WORK REQUIRED:
Filter the listing below for "none" and report every line that has it.

EXTRACTED MATERIAL:
========================
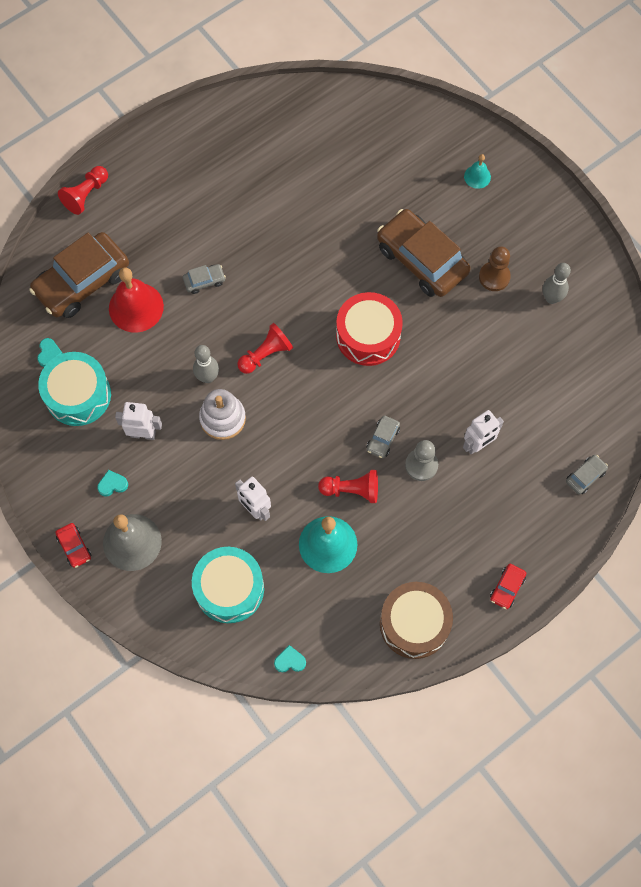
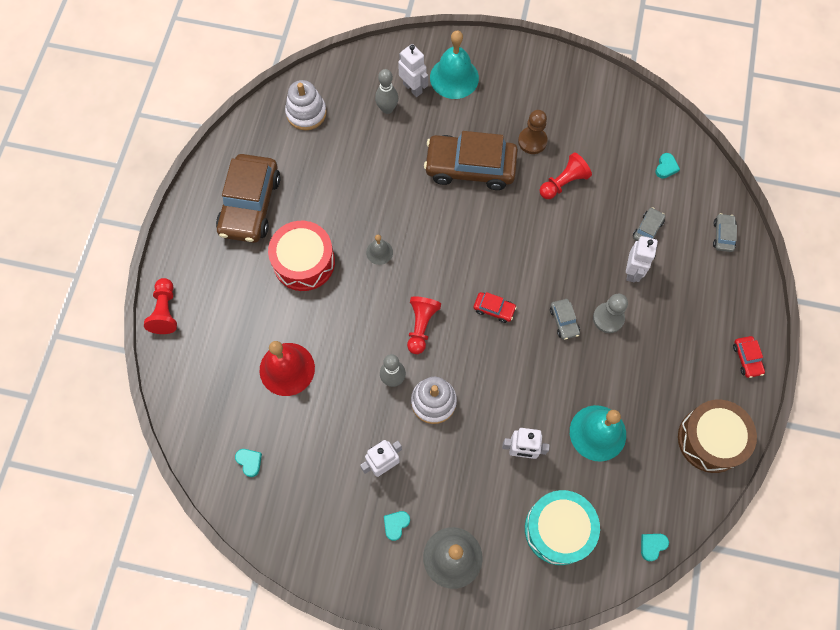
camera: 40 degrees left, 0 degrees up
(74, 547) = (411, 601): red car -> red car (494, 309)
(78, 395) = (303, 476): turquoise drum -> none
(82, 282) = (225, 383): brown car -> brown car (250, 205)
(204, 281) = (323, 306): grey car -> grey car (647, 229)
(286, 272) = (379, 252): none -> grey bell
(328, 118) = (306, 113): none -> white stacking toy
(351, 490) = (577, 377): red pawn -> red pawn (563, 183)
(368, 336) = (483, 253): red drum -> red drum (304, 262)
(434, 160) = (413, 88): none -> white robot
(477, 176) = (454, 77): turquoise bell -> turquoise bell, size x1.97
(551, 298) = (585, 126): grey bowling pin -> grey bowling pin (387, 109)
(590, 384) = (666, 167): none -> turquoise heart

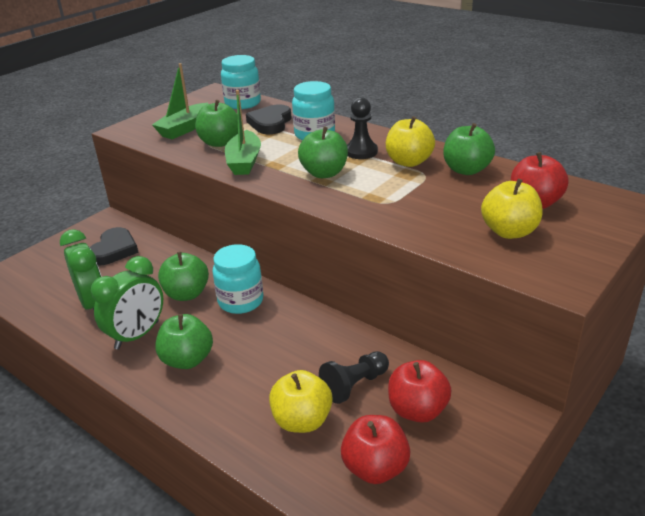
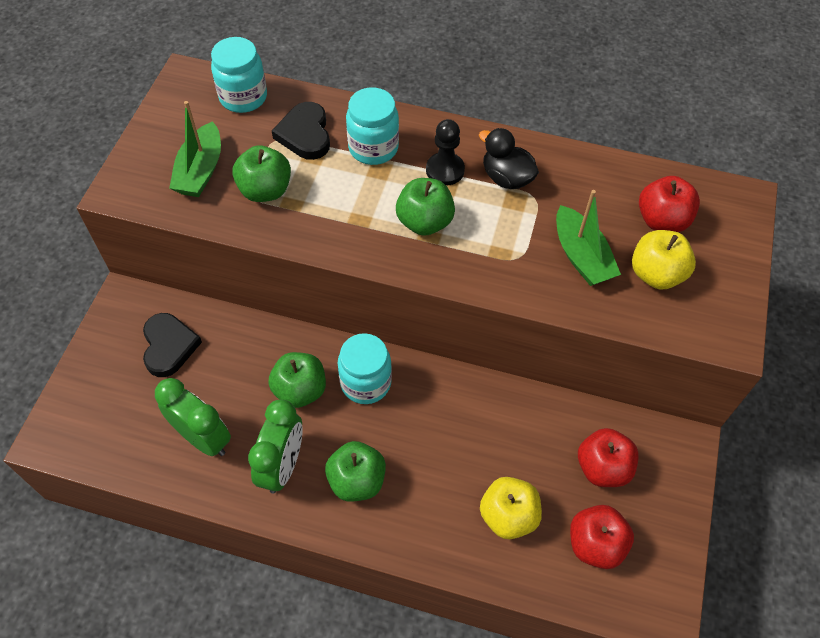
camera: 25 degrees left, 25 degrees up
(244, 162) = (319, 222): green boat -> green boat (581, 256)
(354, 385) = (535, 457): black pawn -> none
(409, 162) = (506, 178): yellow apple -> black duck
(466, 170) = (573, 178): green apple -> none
========================
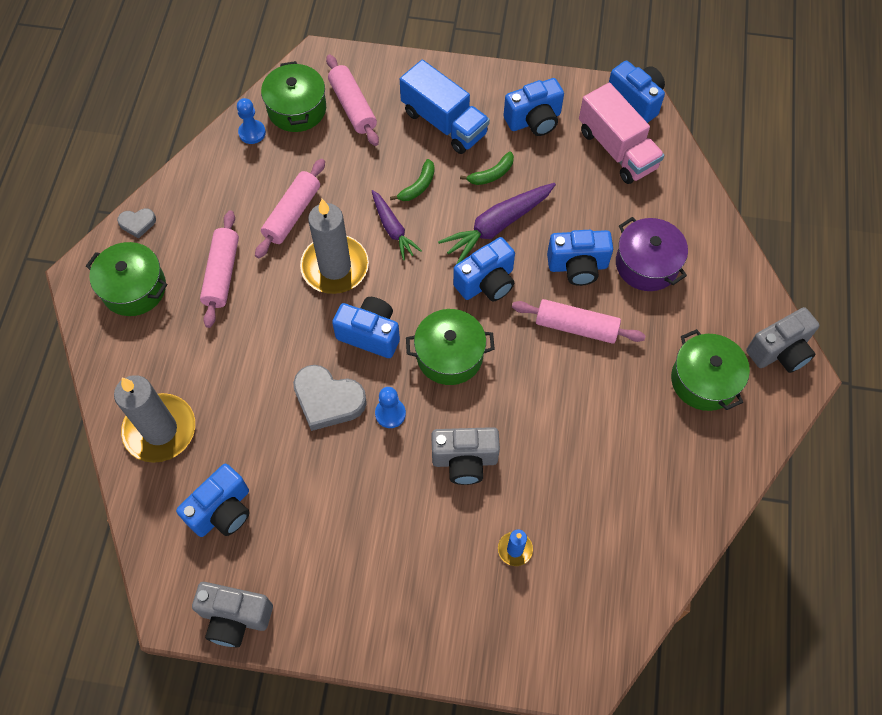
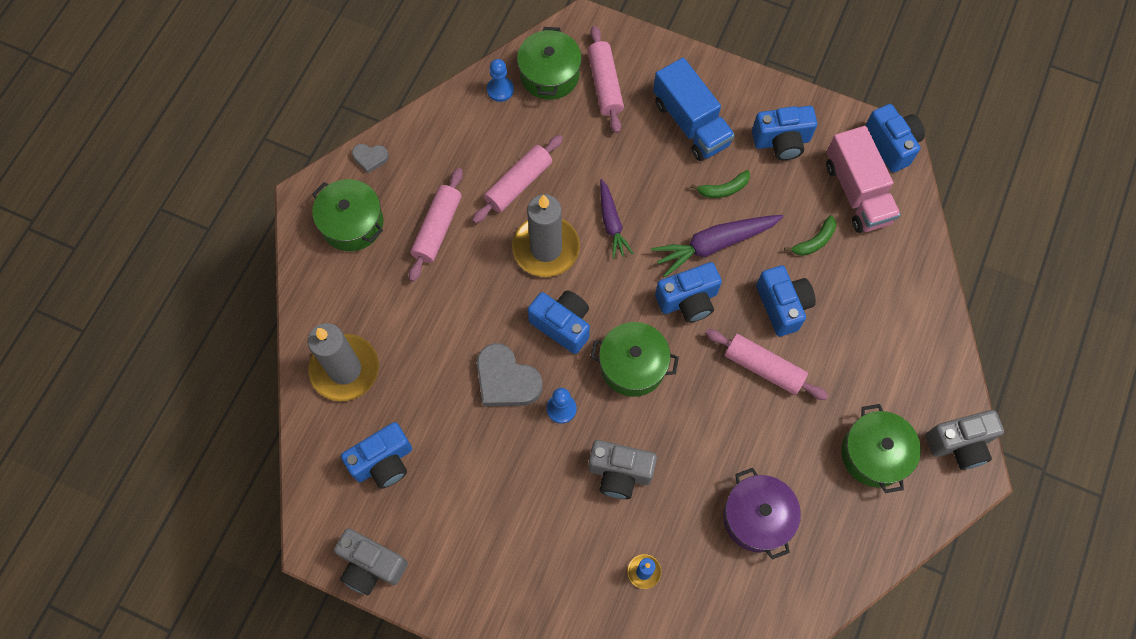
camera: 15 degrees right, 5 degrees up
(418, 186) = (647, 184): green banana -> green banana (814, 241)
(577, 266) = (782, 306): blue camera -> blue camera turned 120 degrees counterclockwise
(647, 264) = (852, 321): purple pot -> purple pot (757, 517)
========================
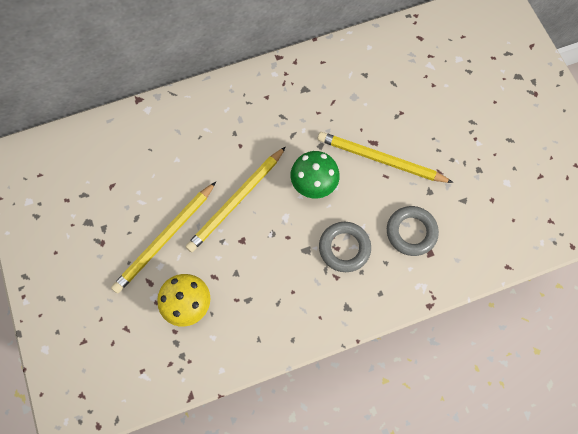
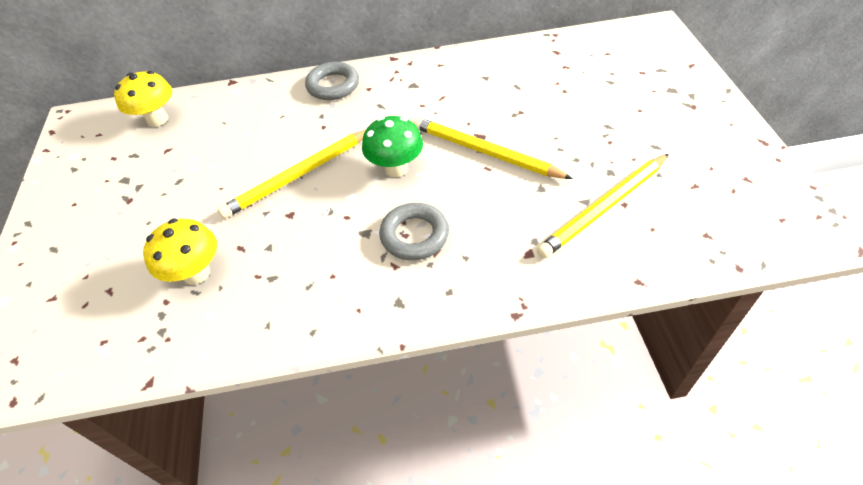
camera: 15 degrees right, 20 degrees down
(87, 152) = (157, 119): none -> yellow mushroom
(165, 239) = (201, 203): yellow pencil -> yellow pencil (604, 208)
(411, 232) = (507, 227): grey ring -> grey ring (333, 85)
========================
TASK OUTPUT:
(78, 395) = (303, 476): turquoise drum -> none
(286, 272) = (379, 252): none -> grey bell
(328, 118) = (306, 113): none -> white stacking toy
(434, 160) = (413, 88): none -> white robot
(590, 384) = (666, 167): none -> turquoise heart
(354, 385) = (535, 457): black pawn -> none
(466, 170) = (573, 178): green apple -> none
(87, 152) = (157, 119): none -> yellow mushroom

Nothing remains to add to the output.